## What is needed
Transcribe only the lines of the listing below from the one holding "camera: 15 degrees left, 0 degrees up" through the one holding "(355, 78) = (252, 71): white", inclusive, without any change.

## Given information
━━━━━━━━━━

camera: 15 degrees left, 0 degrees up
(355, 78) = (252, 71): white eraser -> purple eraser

━━━━━━━━━━

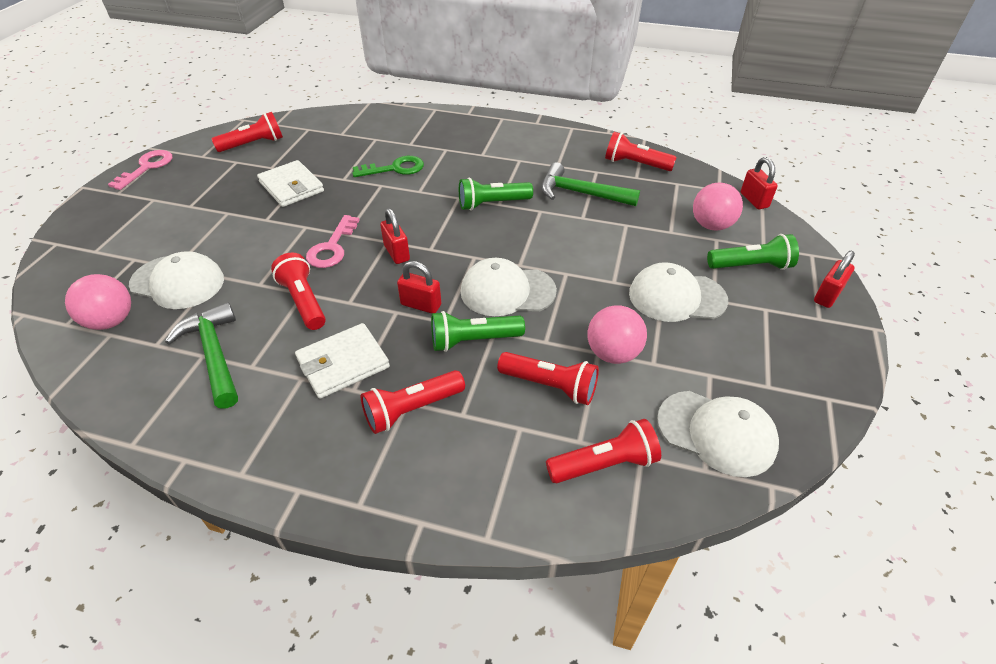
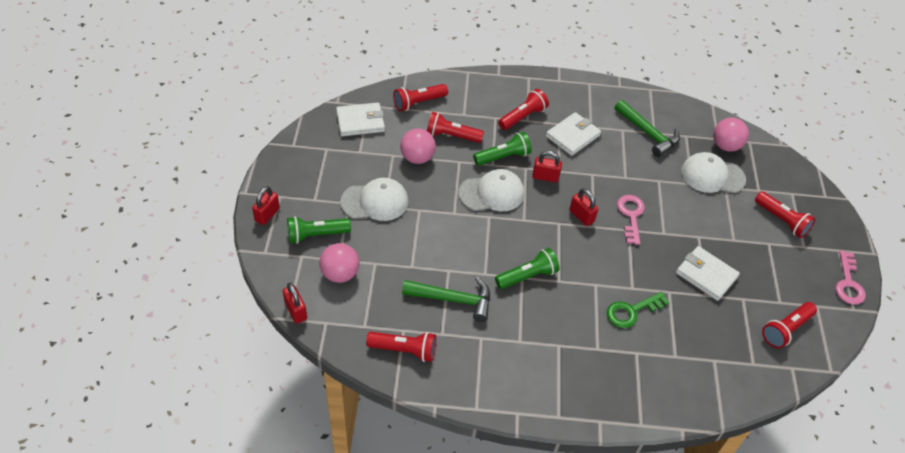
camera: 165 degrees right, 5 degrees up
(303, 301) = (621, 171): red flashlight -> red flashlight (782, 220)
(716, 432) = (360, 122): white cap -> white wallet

━━━━━━━━━━

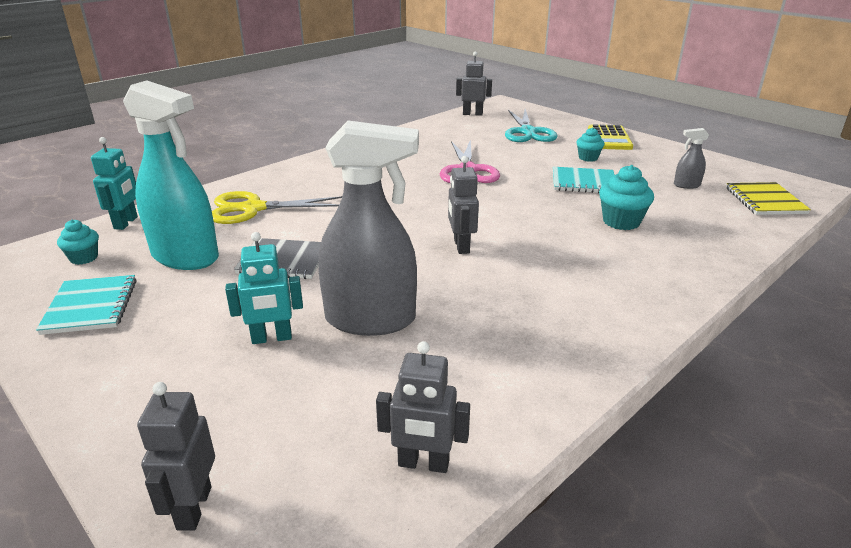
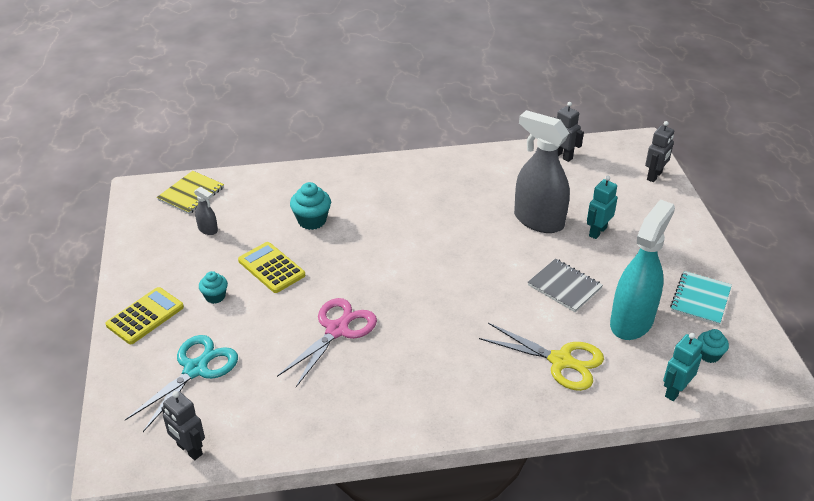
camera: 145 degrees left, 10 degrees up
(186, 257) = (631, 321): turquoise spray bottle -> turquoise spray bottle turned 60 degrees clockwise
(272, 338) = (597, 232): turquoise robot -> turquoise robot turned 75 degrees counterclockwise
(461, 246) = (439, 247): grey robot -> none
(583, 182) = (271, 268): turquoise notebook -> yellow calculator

━━━━━━━━━━

## Exercise solution
camera: 15 degrees left, 0 degrees up
(355, 78) = (252, 71): white eraser -> purple eraser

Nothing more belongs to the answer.